*** Task data ***

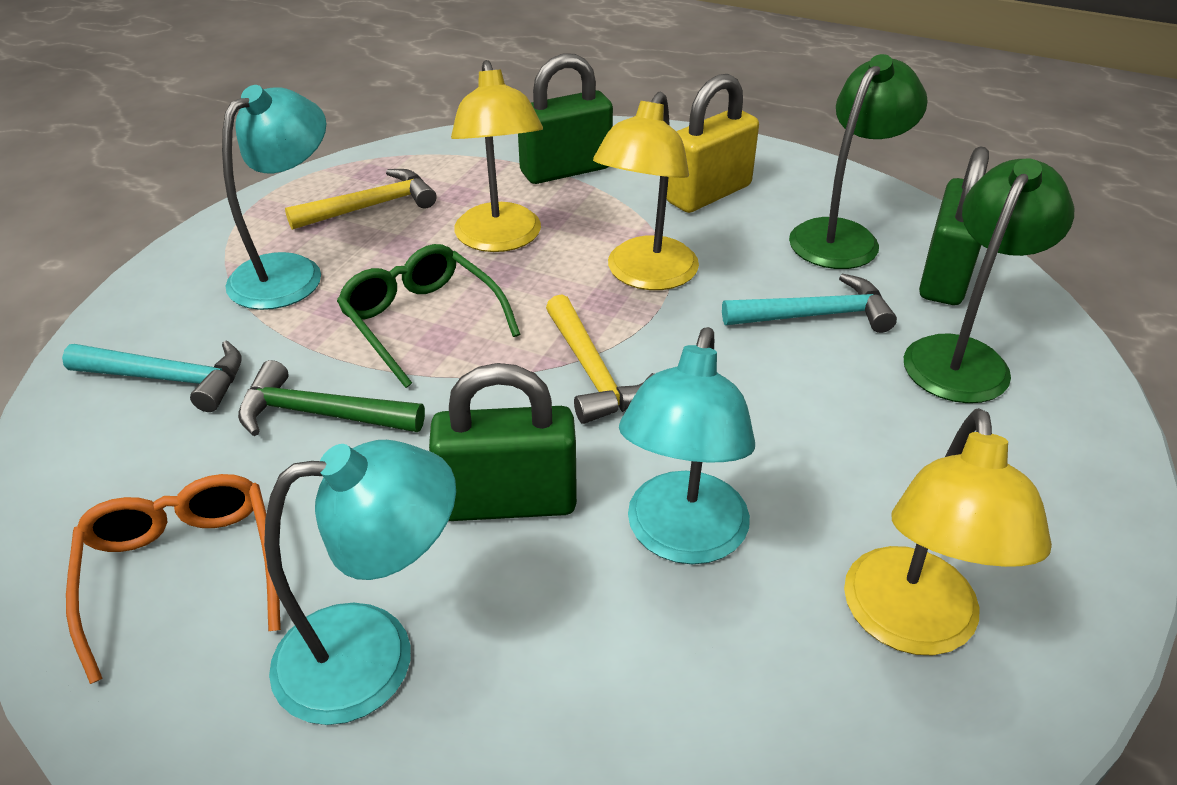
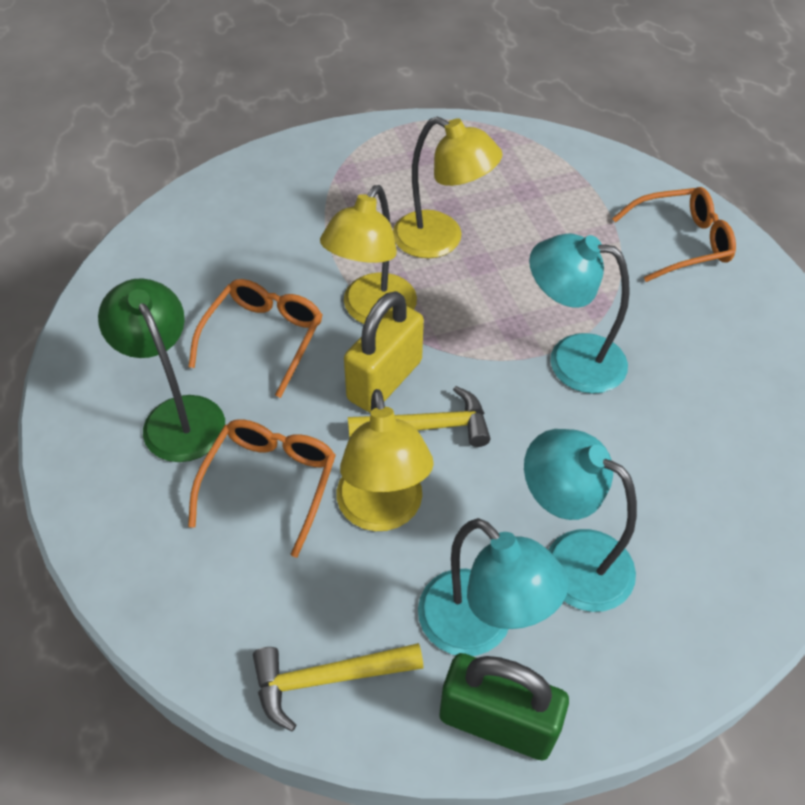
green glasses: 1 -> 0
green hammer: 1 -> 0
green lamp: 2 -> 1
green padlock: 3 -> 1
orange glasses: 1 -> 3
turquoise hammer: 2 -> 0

***
*** Task data ***

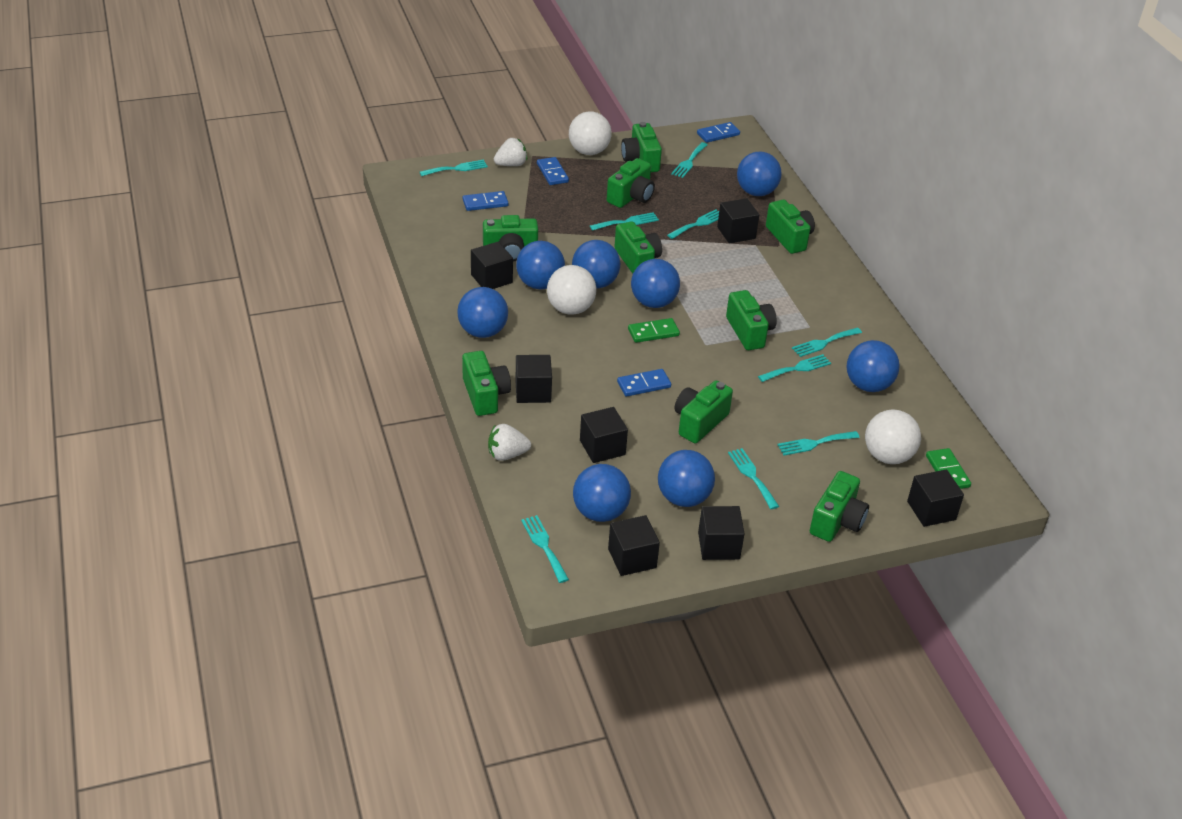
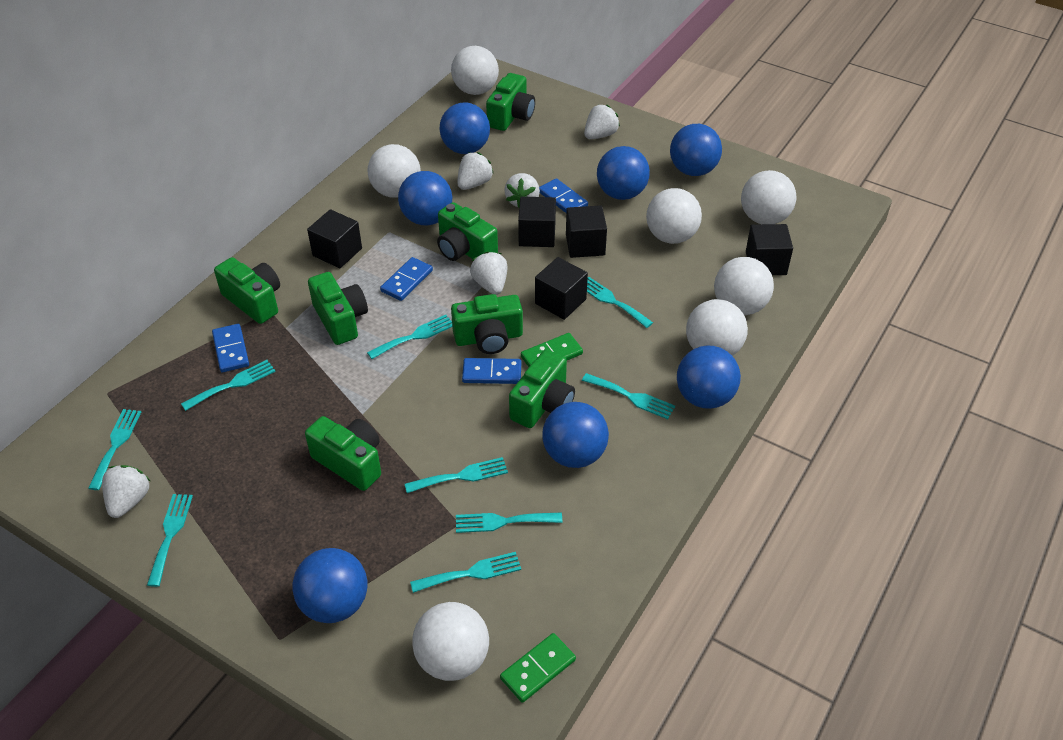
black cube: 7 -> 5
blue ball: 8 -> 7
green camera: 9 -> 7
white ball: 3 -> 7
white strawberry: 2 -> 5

***

- **Work to complete**:
All lines carrying the word "hammer" must be copied from the data above.

- **Written solution**:
green hammer: 1 -> 0
turquoise hammer: 2 -> 0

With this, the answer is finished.